[WORK INSTRUCTIONS] Your task is to copy every line of the entries that contains "TICK".

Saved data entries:
/---

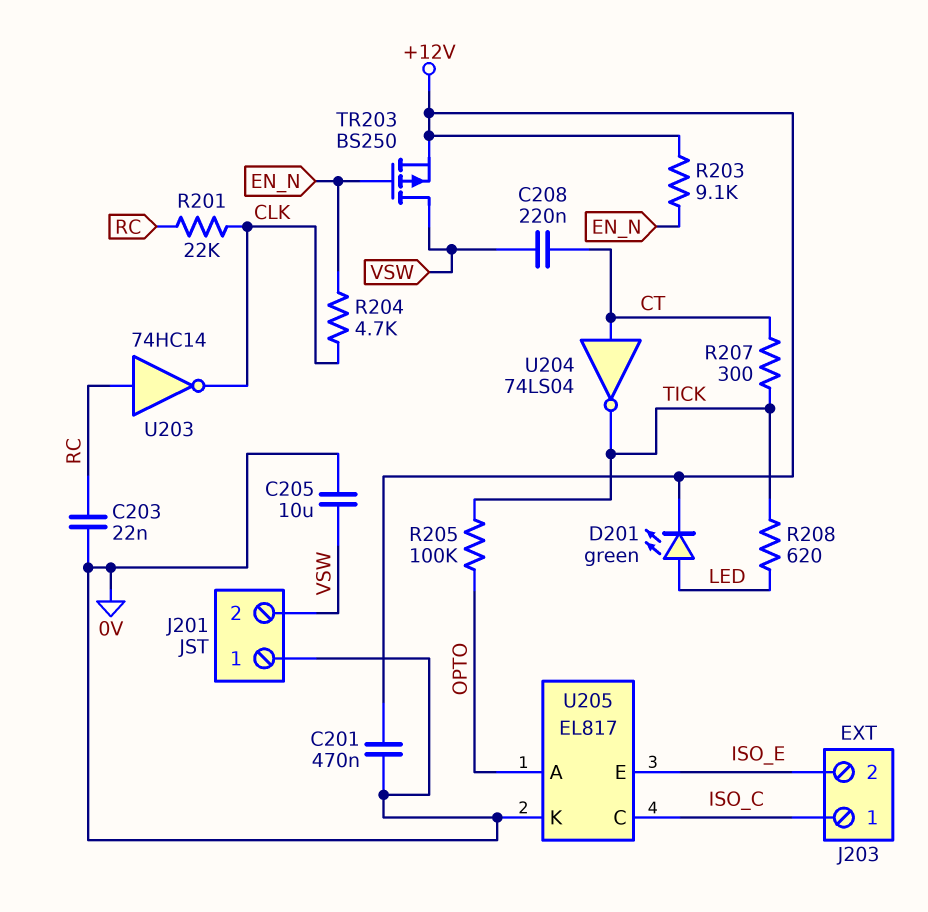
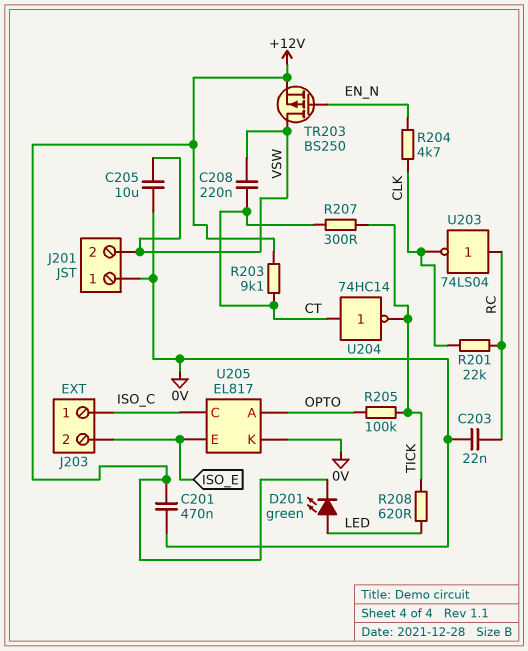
R203: 9.1k (+12V, EN_N) -> 9.1k (+12V, CT)
U203: NOT 74HC14 (in RC, out CLK) -> NOT 74LS04 (in RC, out CLK)
U204: NOT 74LS04 (in CT, out TICK) -> NOT 74HC14 (in CT, out TICK)

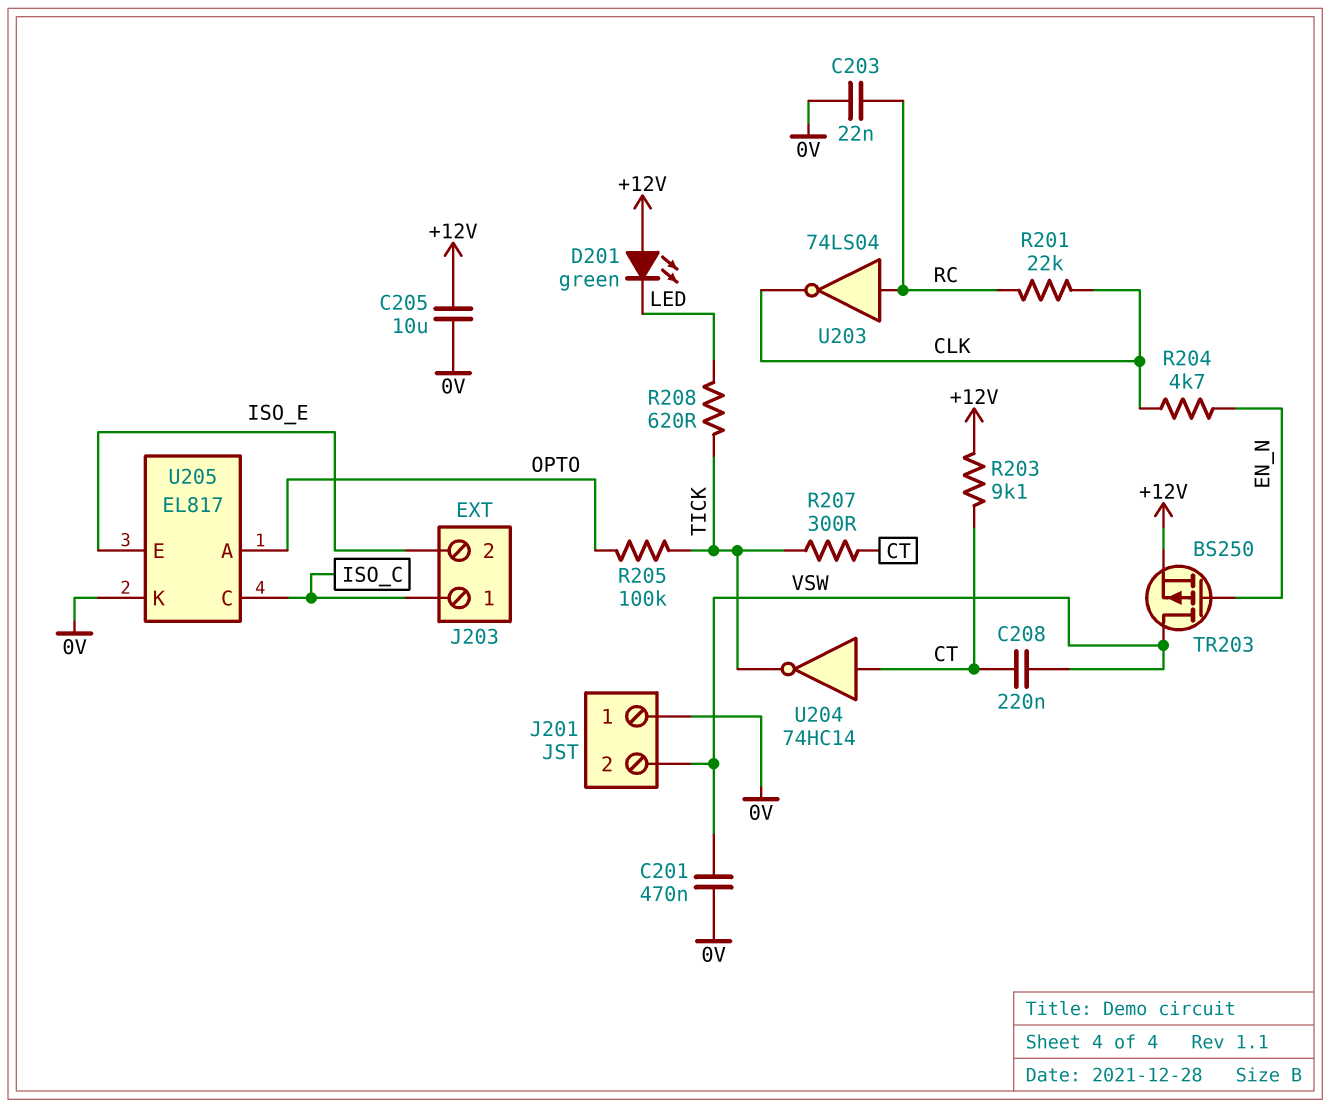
C201: 470nF (+12V, 0V) -> 470nF (0V, VSW)
C205: 10uF (0V, VSW) -> 10uF (+12V, 0V)
D201: LED green (A LED, K +12V) -> LED green (A +12V, K LED)

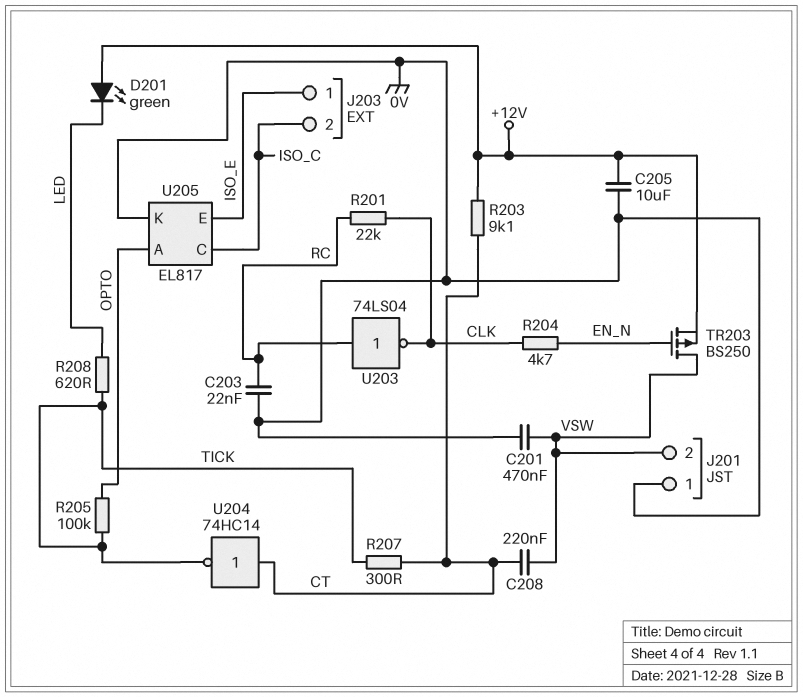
J203 pin 1: ISO_C -> ISO_E
J203 pin 2: ISO_E -> ISO_C

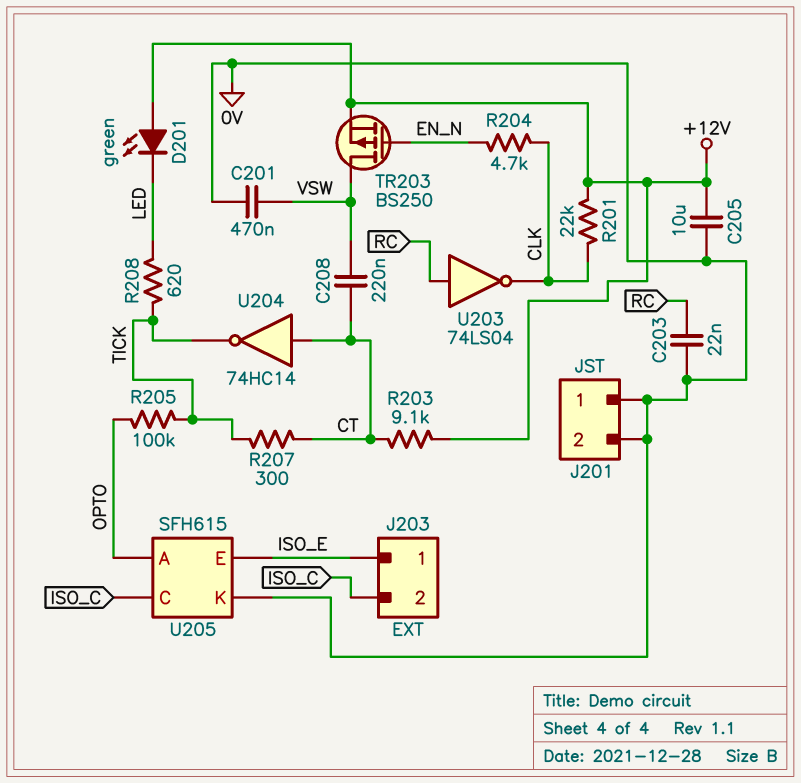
J201 pin 2: VSW -> 0V
R201: 22k (CLK, RC) -> 22k (+12V, CLK)
U205: EL817 -> SFH615

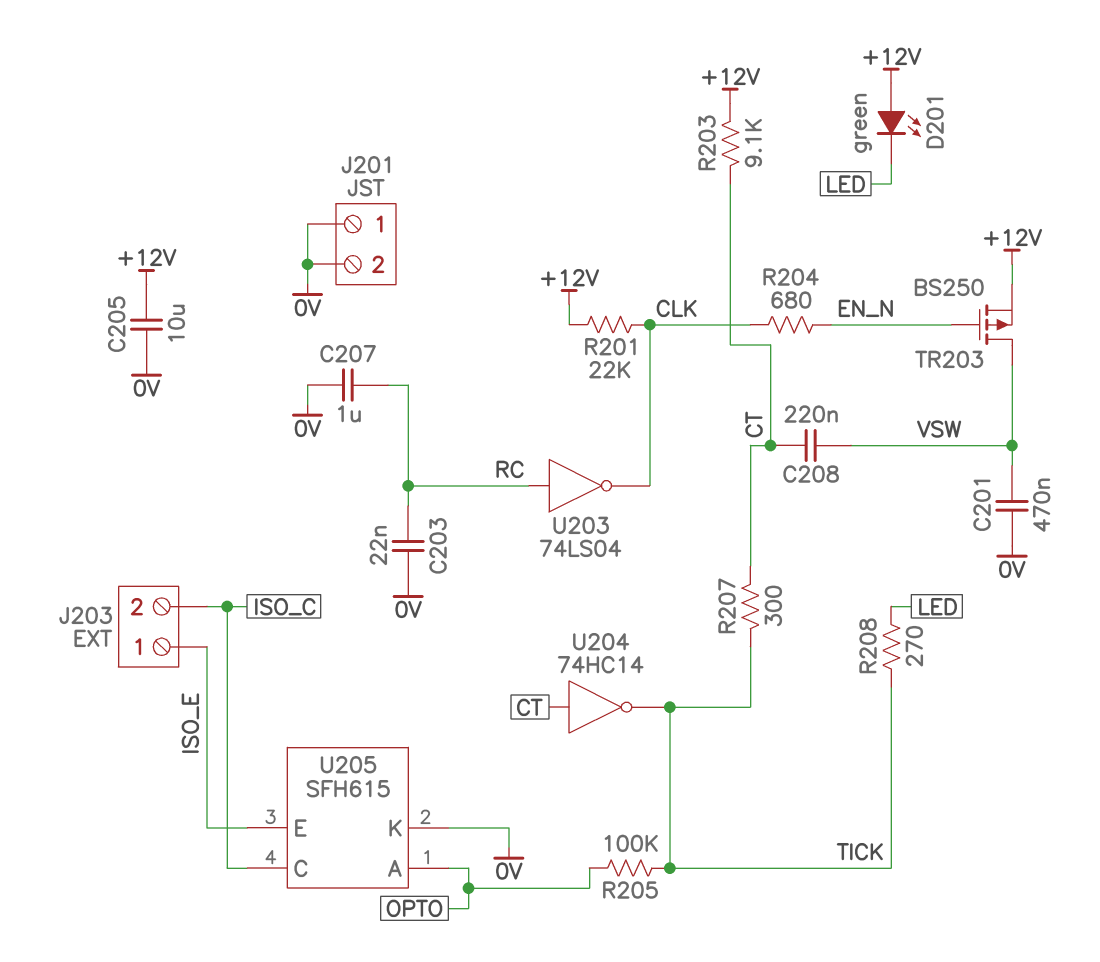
C207: none -> 1uF (0V, RC)
R204: 4.7k (CLK, EN_N) -> 680 (CLK, EN_N)
R208: 620 (LED, TICK) -> 270 (LED, TICK)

\---

[RESULT OF THE TASK]
U204: NOT 74LS04 (in CT, out TICK) -> NOT 74HC14 (in CT, out TICK)
R208: 620 (LED, TICK) -> 270 (LED, TICK)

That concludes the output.